_Exercise details_: Pull every line that holds the word "pink" from the entries.
=== Extracted records ===
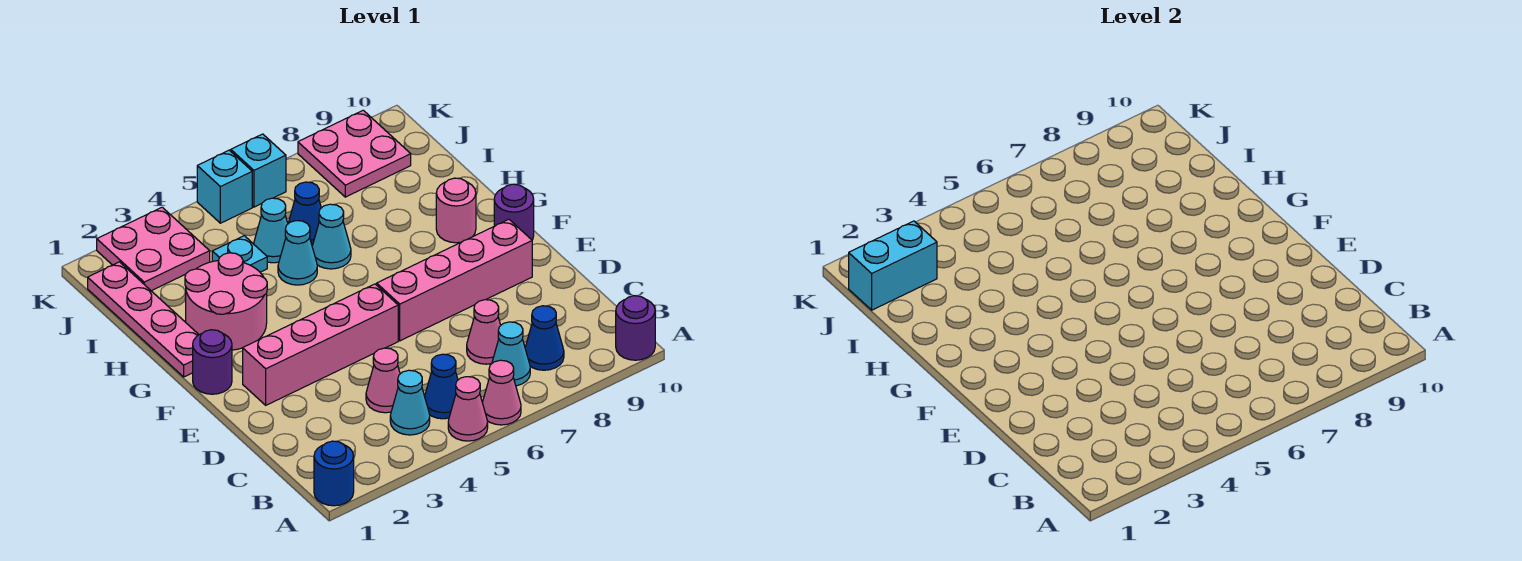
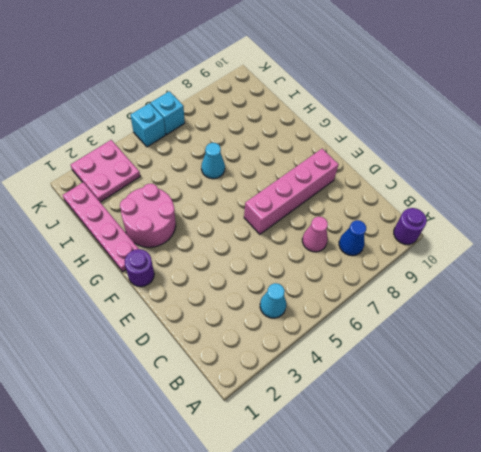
none -> blue round brick A1 level 1
none -> pink cone A5 level 1
none -> pink cone A6 level 1

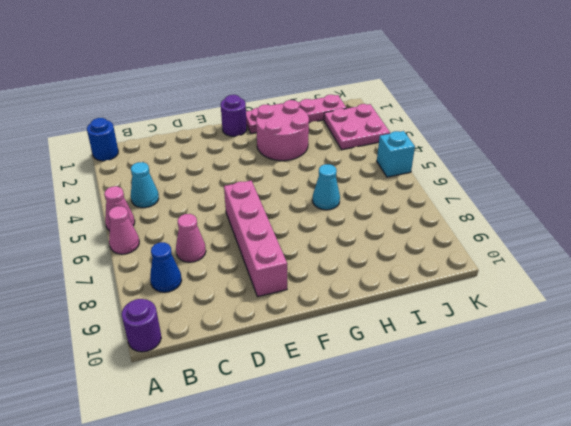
none -> blue cone B5 level 1
none -> cyan cone B7 level 1
none -> pink cone C4 level 1

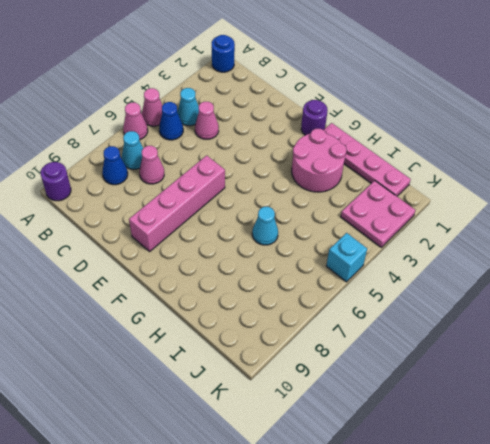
none -> pink brick E2:E5 level 1
none -> purple round brick F10 level 1
none -> pink round brick G9 level 1

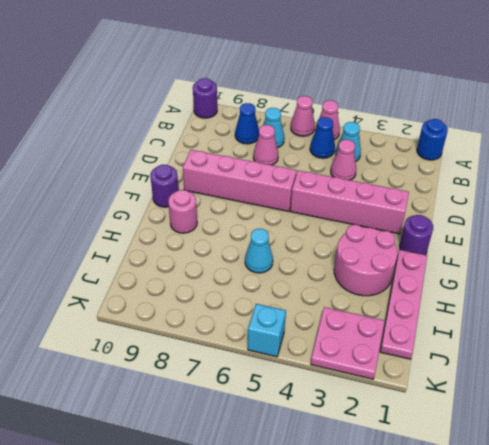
none -> cyan cone H5 level 1
none -> cyan plate I4 level 1
none -> cyan cone I5 level 1

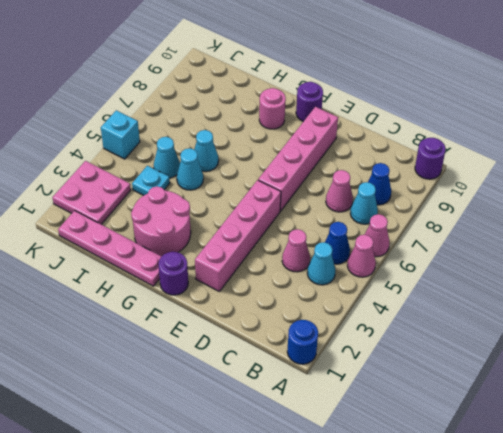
none -> blue cone I6 level 1
none -> pink plate J8:K9 level 1
none -> cyan brick K6 level 1

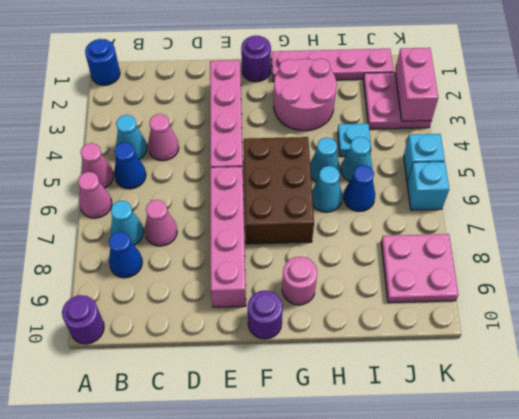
brown brick F5:G7 level 1 -> none
pink brick K2:K3 level 2 -> none
none -> cyan brick J1:J2 level 2

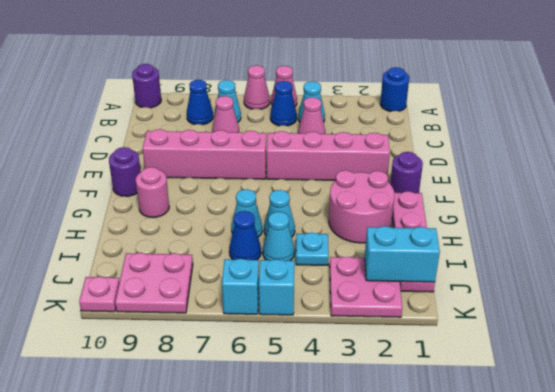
pink plate K10 level 1 -> none

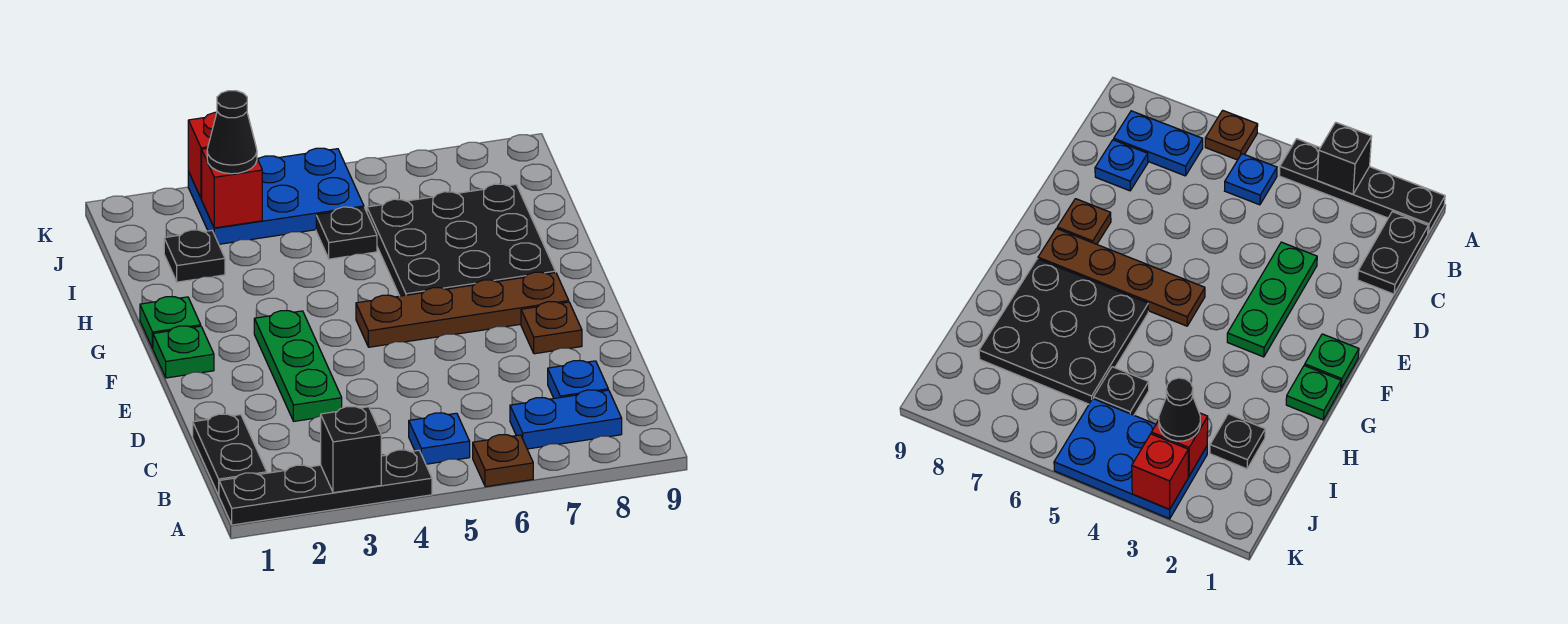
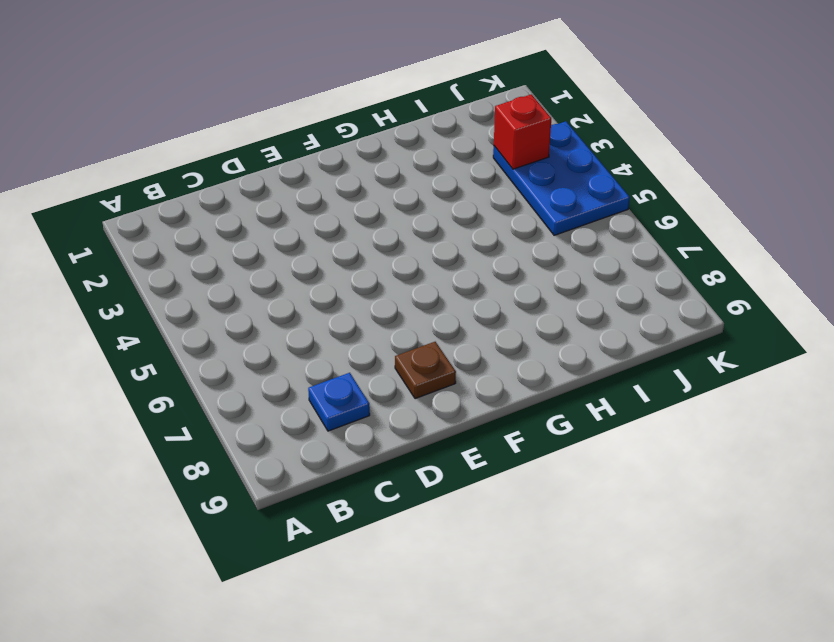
none -> black plate A1:A4 level 1
none -> brown plate A6 level 1
none -> black plate B1:C1 level 1

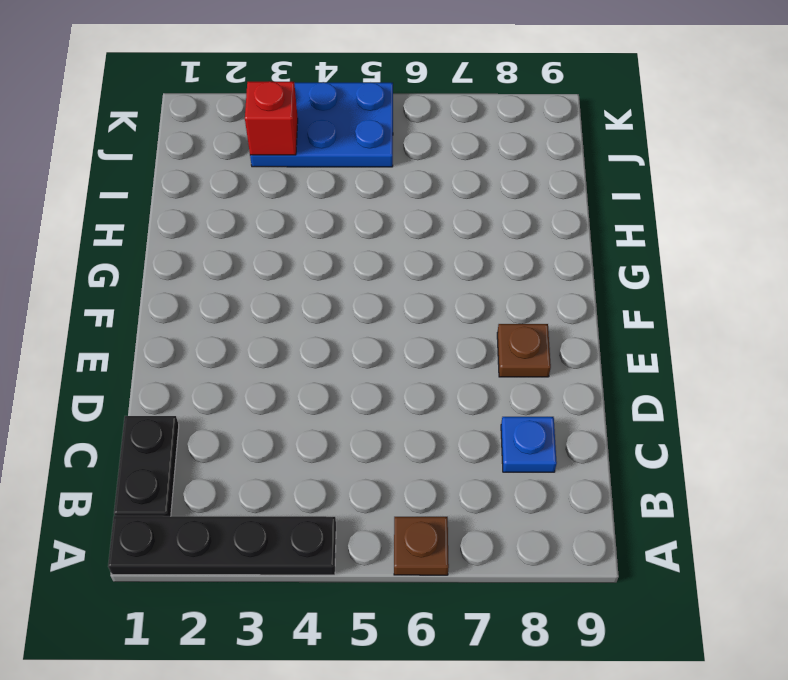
none -> blue plate B5 level 1
none -> blue plate B7:B8 level 1
none -> green plate D3:F3 level 1

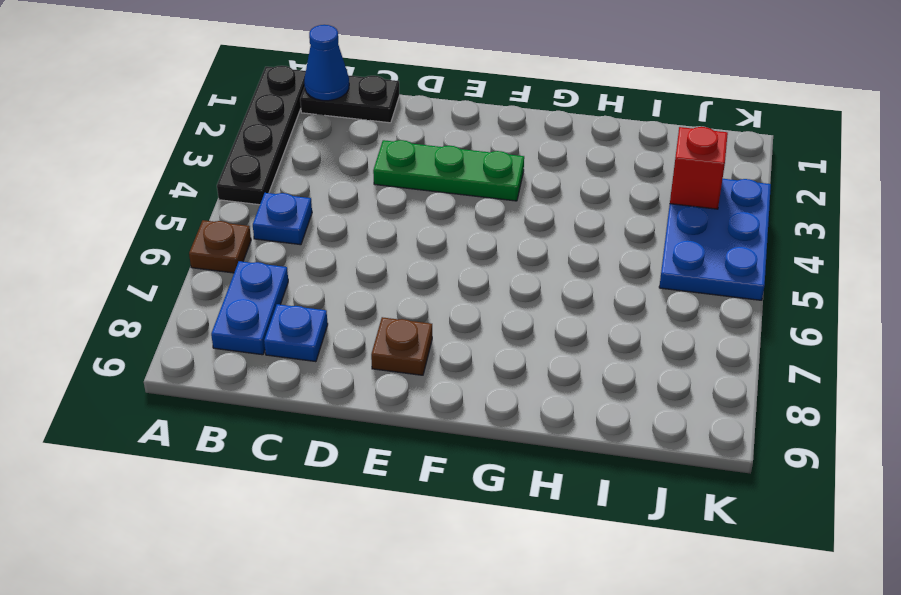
blue cone B1 level 2 -> none
none -> green plate F1 level 1
none -> brown plate F5:F8 level 1
none -> green plate G1 level 1

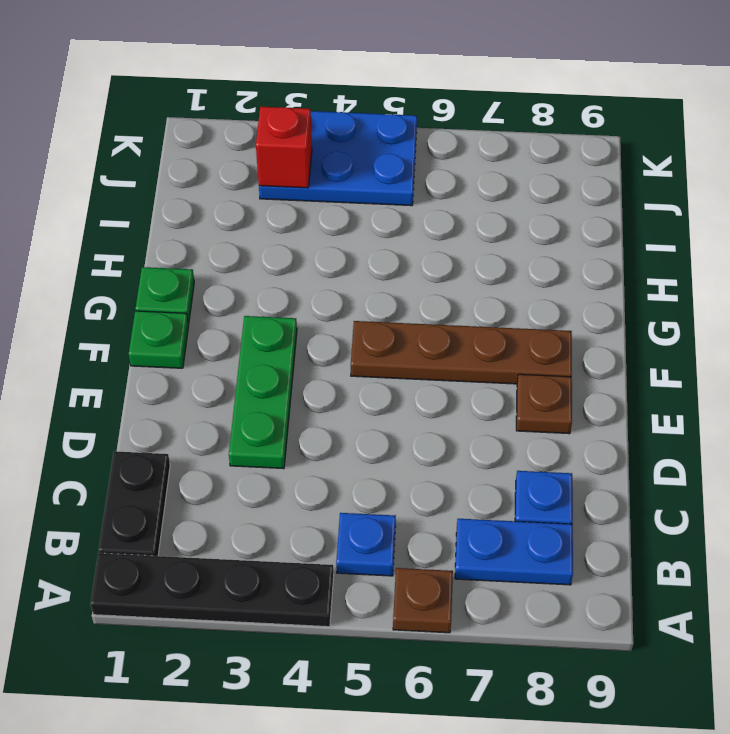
none -> black plate G6:I8 level 1
none -> black plate I2 level 1
none -> black plate I5 level 1

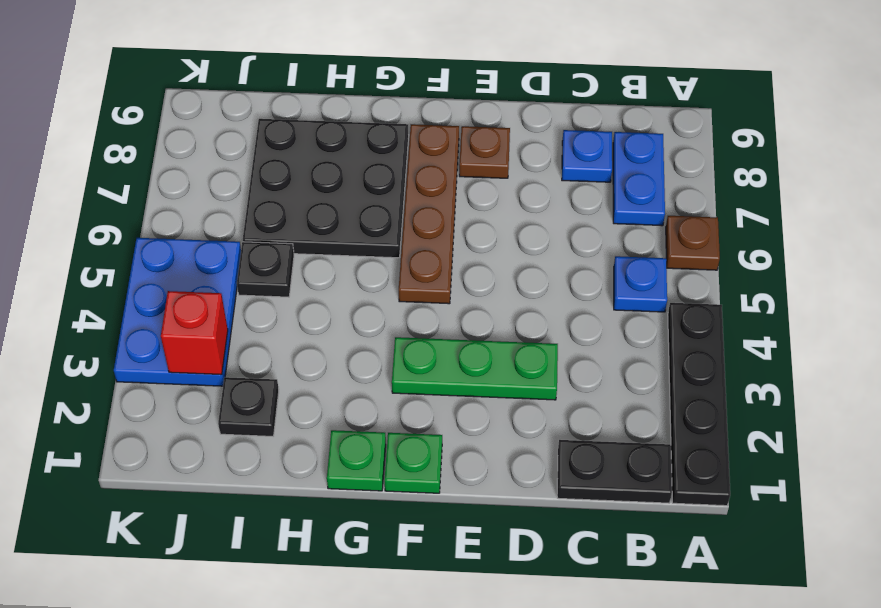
none -> black brick A3 level 2
none -> red brick K3 level 2
none -> black cone J3 level 3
===
_Written answer_:
none -> pink cone A5 level 1
none -> pink cone A6 level 1
none -> pink cone C4 level 1
none -> pink brick E2:E5 level 1
none -> pink round brick G9 level 1
none -> pink plate J8:K9 level 1
pink brick K2:K3 level 2 -> none
pink plate K10 level 1 -> none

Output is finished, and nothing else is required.